Output the run of lines that opens with the first line of the material below and closes with the line containing "(397, 214) = (394, 271): green", both included, and drop the pictures.

── Records for the task

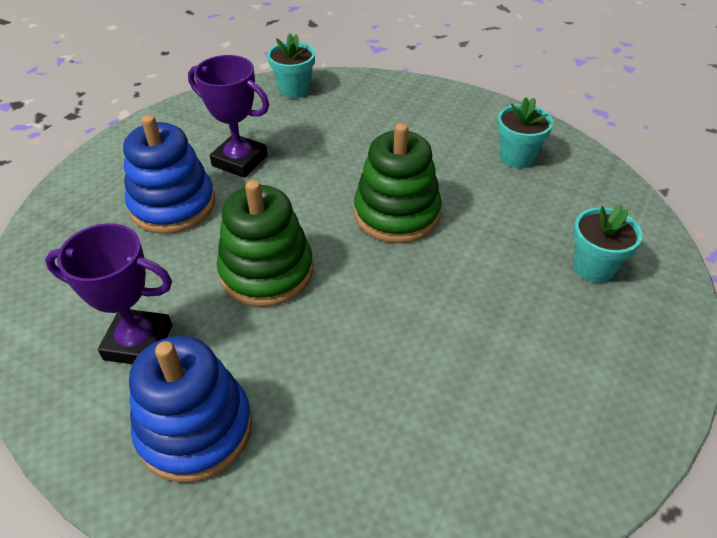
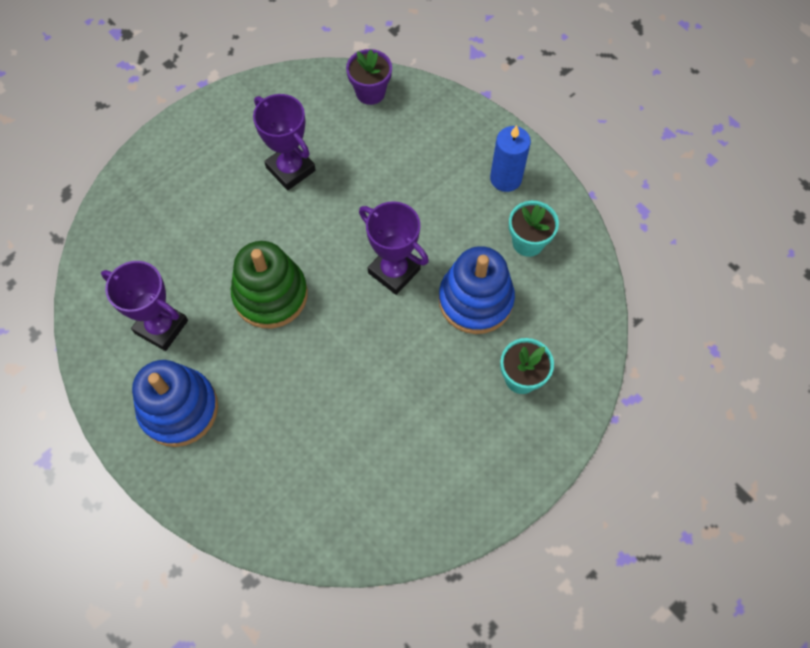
camera: 20 degrees right, 20 degrees up
(173, 205) = (222, 202): blue stacking toy -> blue stacking toy (475, 300)
(294, 90) = (370, 92): turquoise flower pot -> purple flower pot
(397, 214) = (394, 271): green stacking toy -> purple trophy
(462, 118) = (505, 178): none -> blue candle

────

[Response to this exercise]
camera: 20 degrees right, 20 degrees up
(173, 205) = (222, 202): blue stacking toy -> blue stacking toy (475, 300)
(294, 90) = (370, 92): turquoise flower pot -> purple flower pot
(397, 214) = (394, 271): green stacking toy -> purple trophy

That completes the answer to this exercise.